Print each entry precisely; exclude the pictures.
#### MATERIALS PROVIDED ####
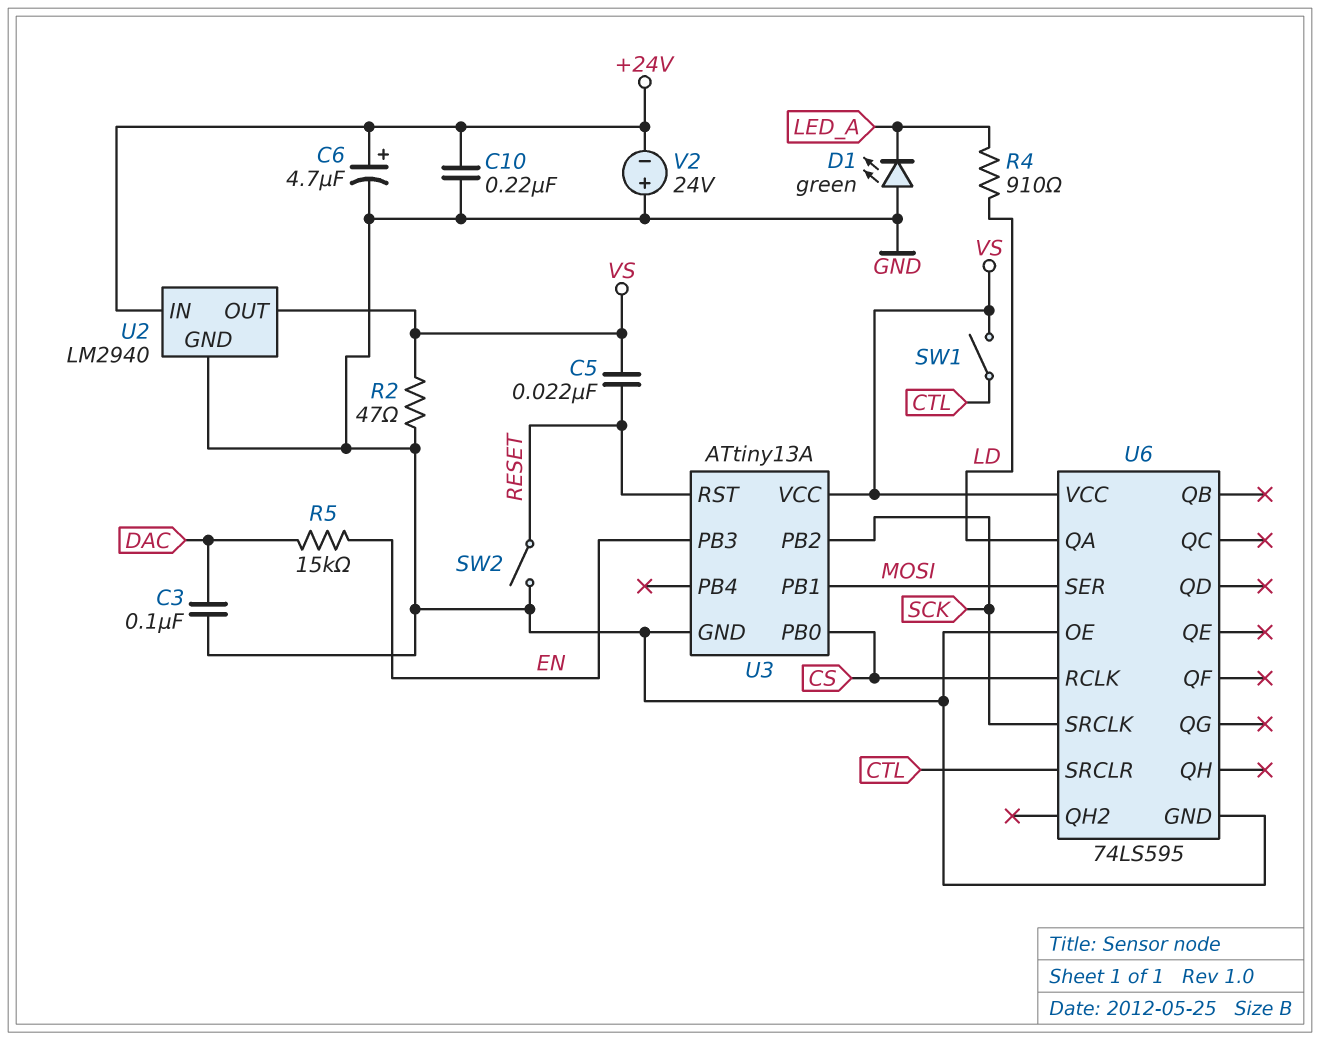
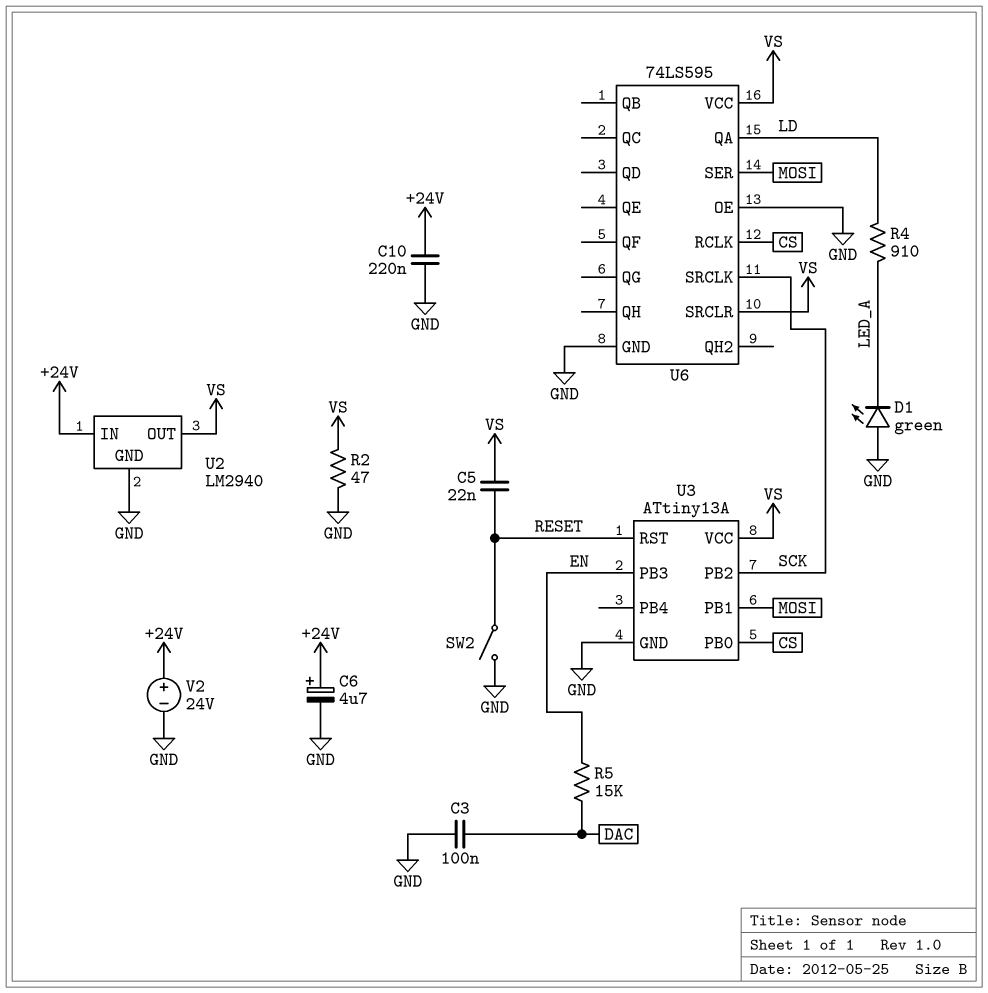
SW1: switch (CTL, VS) -> none
U6 pin SRCLR: CTL -> VS
V2: 24V (plus GND, minus +24V) -> 24V (plus +24V, minus GND)

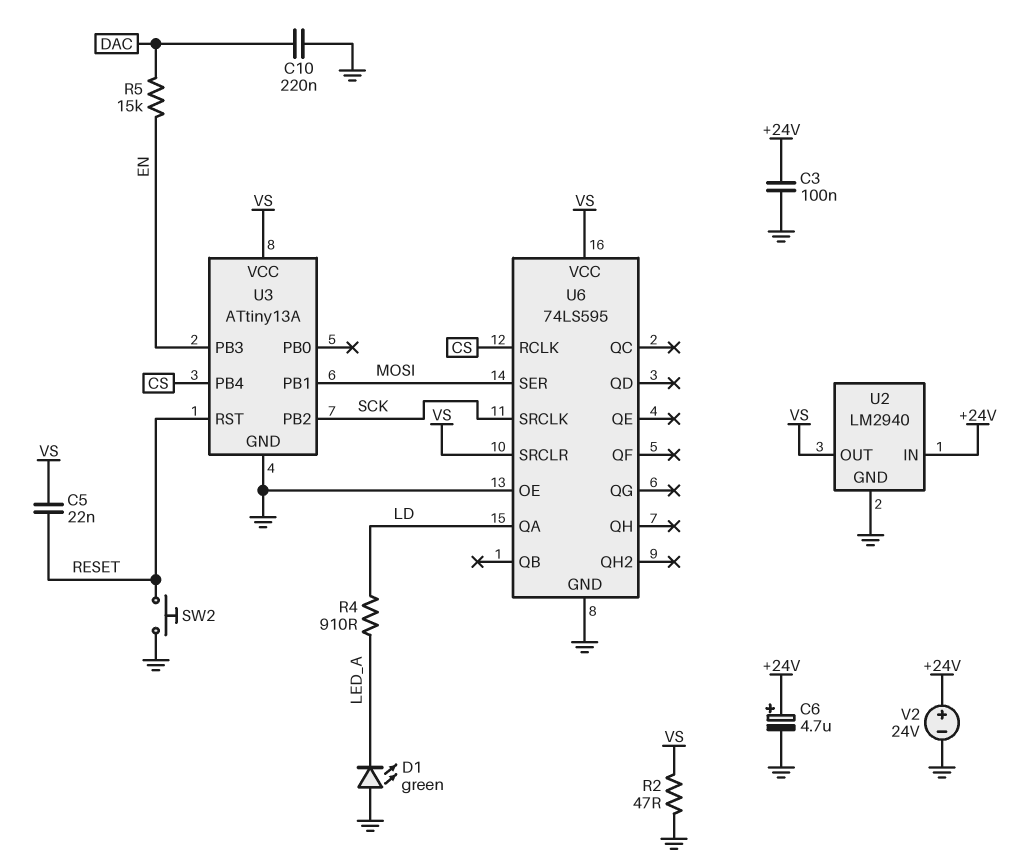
C3: 100nF (DAC, GND) -> 100nF (+24V, GND)
C10: 220nF (+24V, GND) -> 220nF (DAC, GND)
SW2: switch (GND, RESET) -> button (GND, RESET)
U3 pin PB0: CS -> none
U3 pin PB4: none -> CS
####
ANSWER BOX:
SW1: switch (CTL, VS) -> none
U6 pin SRCLR: CTL -> VS
V2: 24V (plus GND, minus +24V) -> 24V (plus +24V, minus GND)

C3: 100nF (DAC, GND) -> 100nF (+24V, GND)
C10: 220nF (+24V, GND) -> 220nF (DAC, GND)
SW2: switch (GND, RESET) -> button (GND, RESET)
U3 pin PB0: CS -> none
U3 pin PB4: none -> CS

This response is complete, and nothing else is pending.